Records shown section start

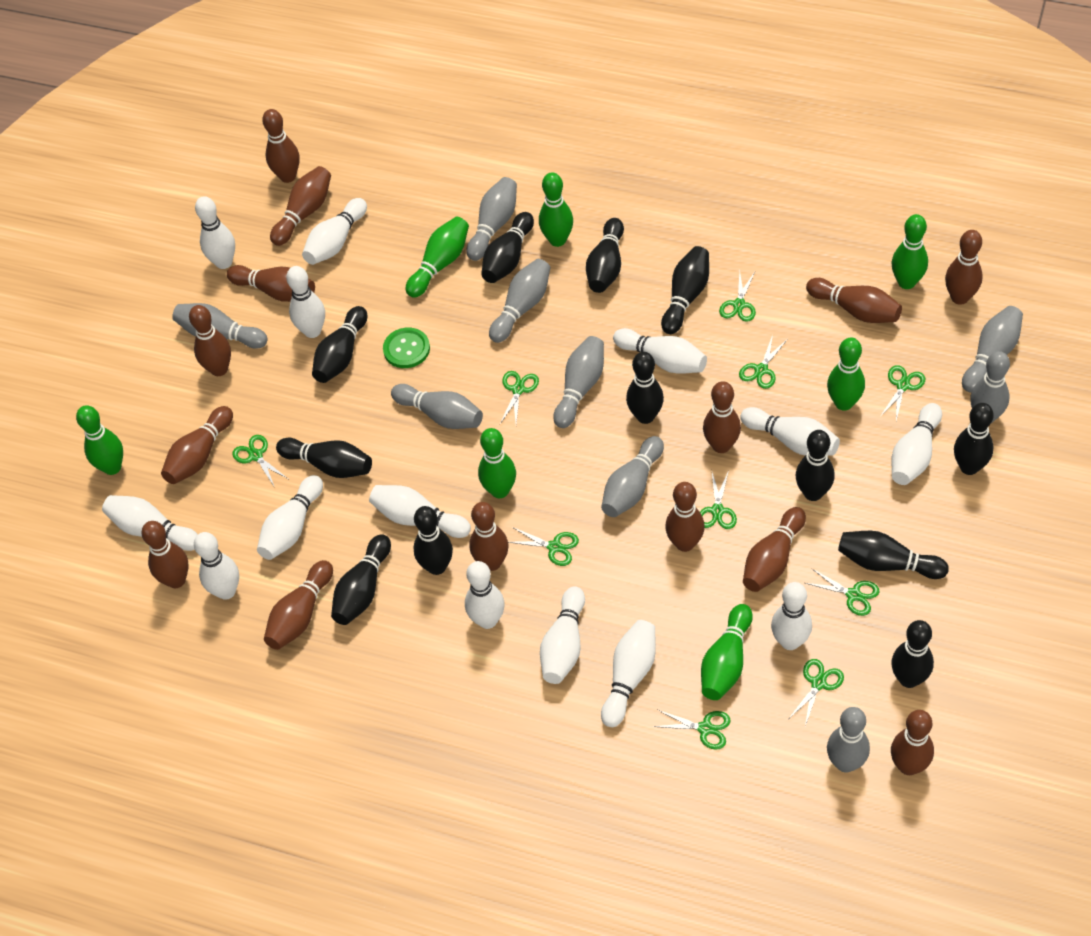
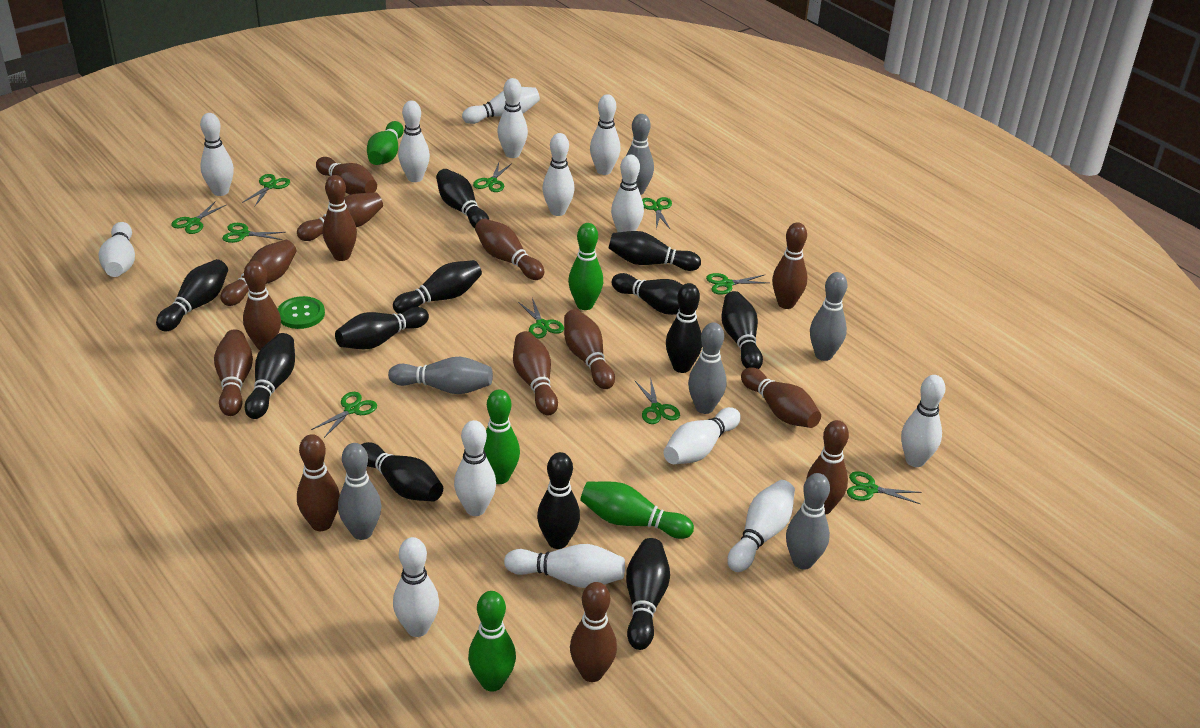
green bowling pin: 7 -> 5
grey bowling pin: 9 -> 6

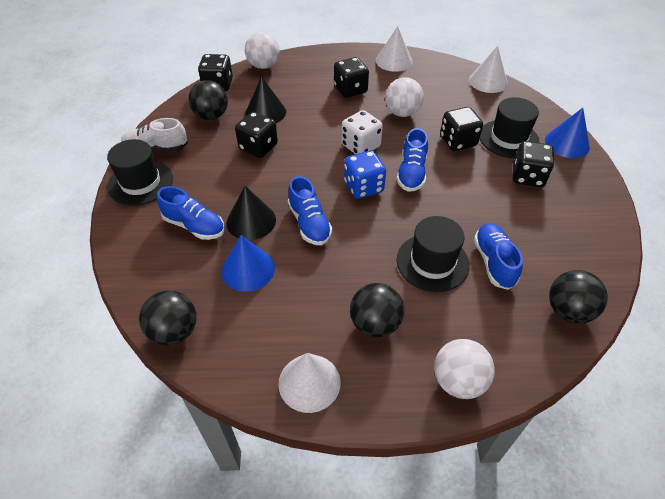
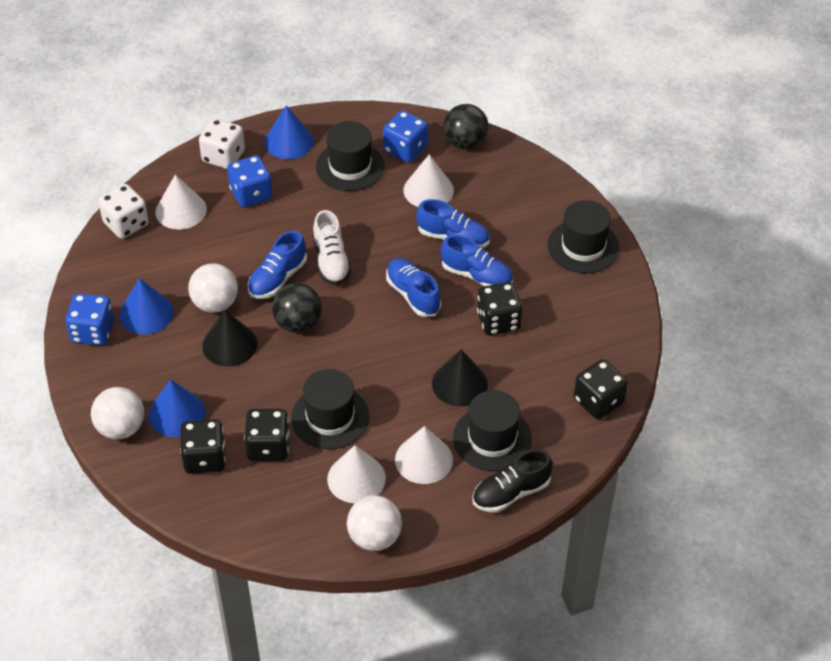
black ball: 4 -> 2
black dice: 5 -> 4
black hat: 3 -> 4
black shoe: 0 -> 1
blue cone: 2 -> 3
blue dice: 1 -> 3
white cone: 3 -> 4
white dice: 1 -> 2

Records shown section end

**Exercise description:** From the line that contains "black dice: 5 -> 4" through the end of the records above, print every line exactly and nothing else.

**Result for this exercise:**
black dice: 5 -> 4
black hat: 3 -> 4
black shoe: 0 -> 1
blue cone: 2 -> 3
blue dice: 1 -> 3
white cone: 3 -> 4
white dice: 1 -> 2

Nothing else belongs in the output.